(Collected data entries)
○ ○ ○ ○
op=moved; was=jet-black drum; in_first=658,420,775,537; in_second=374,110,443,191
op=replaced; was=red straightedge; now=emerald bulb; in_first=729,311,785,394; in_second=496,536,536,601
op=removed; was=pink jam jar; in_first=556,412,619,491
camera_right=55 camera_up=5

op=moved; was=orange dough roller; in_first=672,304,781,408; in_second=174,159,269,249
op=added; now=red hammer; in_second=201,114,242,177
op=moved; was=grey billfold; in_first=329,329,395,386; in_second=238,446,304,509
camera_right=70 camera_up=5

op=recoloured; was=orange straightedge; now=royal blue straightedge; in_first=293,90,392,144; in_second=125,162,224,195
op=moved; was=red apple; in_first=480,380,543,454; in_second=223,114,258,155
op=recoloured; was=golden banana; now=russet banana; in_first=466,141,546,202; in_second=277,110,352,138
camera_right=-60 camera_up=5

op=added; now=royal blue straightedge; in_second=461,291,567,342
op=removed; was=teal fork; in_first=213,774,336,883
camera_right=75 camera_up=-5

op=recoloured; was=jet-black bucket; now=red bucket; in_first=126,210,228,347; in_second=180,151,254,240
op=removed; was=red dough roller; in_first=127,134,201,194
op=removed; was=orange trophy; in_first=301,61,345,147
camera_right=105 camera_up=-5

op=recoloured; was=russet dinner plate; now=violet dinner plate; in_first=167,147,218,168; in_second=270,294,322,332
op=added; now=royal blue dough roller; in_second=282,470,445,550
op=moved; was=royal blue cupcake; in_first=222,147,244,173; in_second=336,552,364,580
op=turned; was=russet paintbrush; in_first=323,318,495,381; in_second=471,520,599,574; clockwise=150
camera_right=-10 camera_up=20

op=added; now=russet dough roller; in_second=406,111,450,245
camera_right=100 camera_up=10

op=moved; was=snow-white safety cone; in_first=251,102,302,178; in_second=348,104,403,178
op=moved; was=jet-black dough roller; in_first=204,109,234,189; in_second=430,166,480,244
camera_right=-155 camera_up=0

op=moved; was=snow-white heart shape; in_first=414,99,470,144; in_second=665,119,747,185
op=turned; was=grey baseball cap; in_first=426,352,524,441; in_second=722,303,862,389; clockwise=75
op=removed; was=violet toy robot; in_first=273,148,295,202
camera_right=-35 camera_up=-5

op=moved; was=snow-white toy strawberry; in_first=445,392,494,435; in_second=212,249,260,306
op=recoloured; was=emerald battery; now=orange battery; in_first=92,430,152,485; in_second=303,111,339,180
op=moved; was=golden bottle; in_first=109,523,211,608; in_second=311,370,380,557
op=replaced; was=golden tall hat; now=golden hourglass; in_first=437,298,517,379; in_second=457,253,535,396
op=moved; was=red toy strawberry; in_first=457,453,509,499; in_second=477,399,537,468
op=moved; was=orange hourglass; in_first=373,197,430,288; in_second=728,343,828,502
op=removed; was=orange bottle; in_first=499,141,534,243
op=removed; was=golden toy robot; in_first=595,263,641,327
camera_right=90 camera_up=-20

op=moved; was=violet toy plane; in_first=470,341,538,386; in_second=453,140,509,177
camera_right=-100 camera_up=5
○ ○ ○ ○
• _Work order_: Give the number of lines in the entries above that include the word "emerald", and nothing more.

• _Solution_: 2